The lines from the one containing "relocated,prezent [turkusowy],<287 146" to the end of the entries, both included, are what you need to transcribe exactly, without pictures and without anything else.

(Before-and-after object listings)
[Start of Attachment]
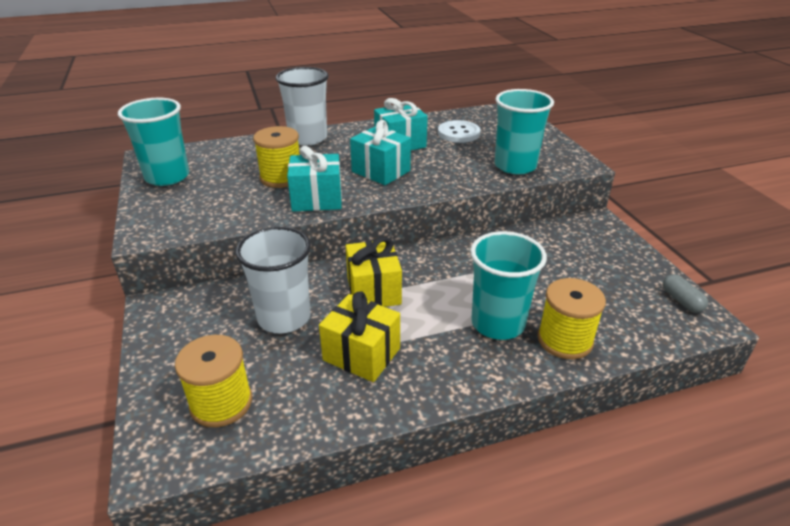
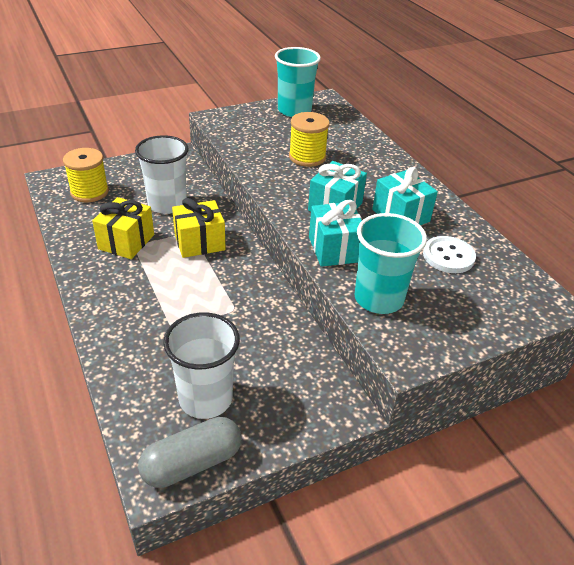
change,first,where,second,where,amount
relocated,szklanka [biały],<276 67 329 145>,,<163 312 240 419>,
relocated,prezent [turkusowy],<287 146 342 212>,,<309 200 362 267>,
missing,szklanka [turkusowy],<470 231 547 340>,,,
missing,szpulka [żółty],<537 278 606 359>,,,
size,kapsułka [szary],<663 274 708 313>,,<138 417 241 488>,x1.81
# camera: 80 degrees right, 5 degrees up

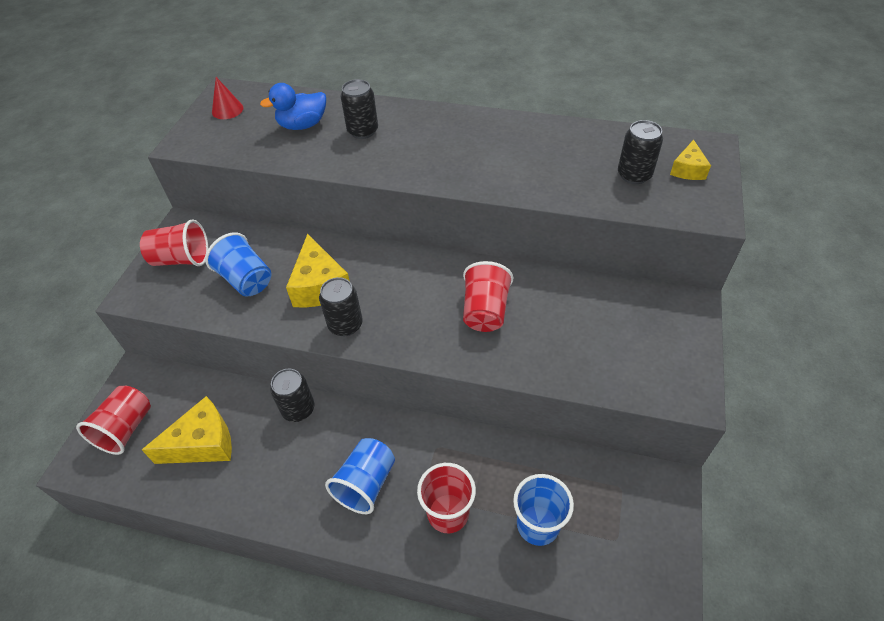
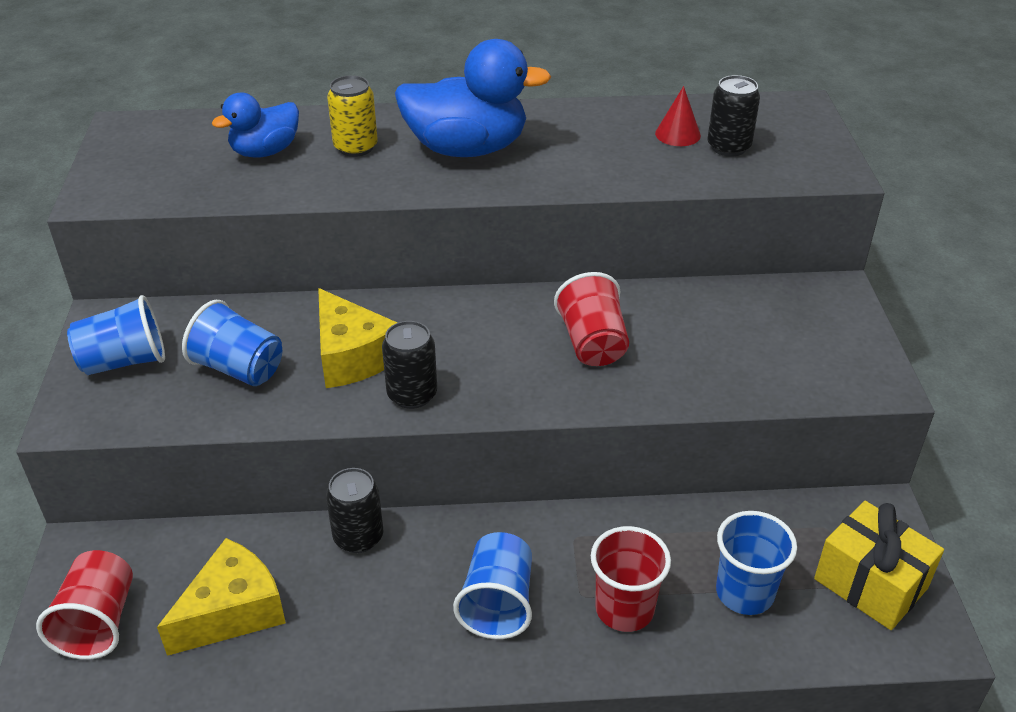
change,first,where,second,where,amount
colour,szklanka [czerwony],<140 219 208 266>,szklanka [niebieski],<67 295 165 375>,
relocated,stożek [czerwony],<212 77 243 119>,,<655 86 701 146>,
colour,puszka [czarny],<340 79 378 139>,puszka [żółty],<327 75 378 157>,
missing,ser [żółty],<670 140 711 180>,,,
appeared,,,kaczka [niebieski],<395 39 551 157>,
appeared,,,prezent [żółty],<814 501 944 630>,
# camera: 20 degrees left, 10 degrees down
[End of Attachment]
SOLUTION FOR THIS PROBLEM:
relocated,prezent [turkusowy],<287 146 342 212>,,<309 200 362 267>,
missing,szklanka [turkusowy],<470 231 547 340>,,,
missing,szpulka [żółty],<537 278 606 359>,,,
size,kapsułka [szary],<663 274 708 313>,,<138 417 241 488>,x1.81
# camera: 80 degrees right, 5 degrees up

change,first,where,second,where,amount
colour,szklanka [czerwony],<140 219 208 266>,szklanka [niebieski],<67 295 165 375>,
relocated,stożek [czerwony],<212 77 243 119>,,<655 86 701 146>,
colour,puszka [czarny],<340 79 378 139>,puszka [żółty],<327 75 378 157>,
missing,ser [żółty],<670 140 711 180>,,,
appeared,,,kaczka [niebieski],<395 39 551 157>,
appeared,,,prezent [żółty],<814 501 944 630>,
# camera: 20 degrees left, 10 degrees down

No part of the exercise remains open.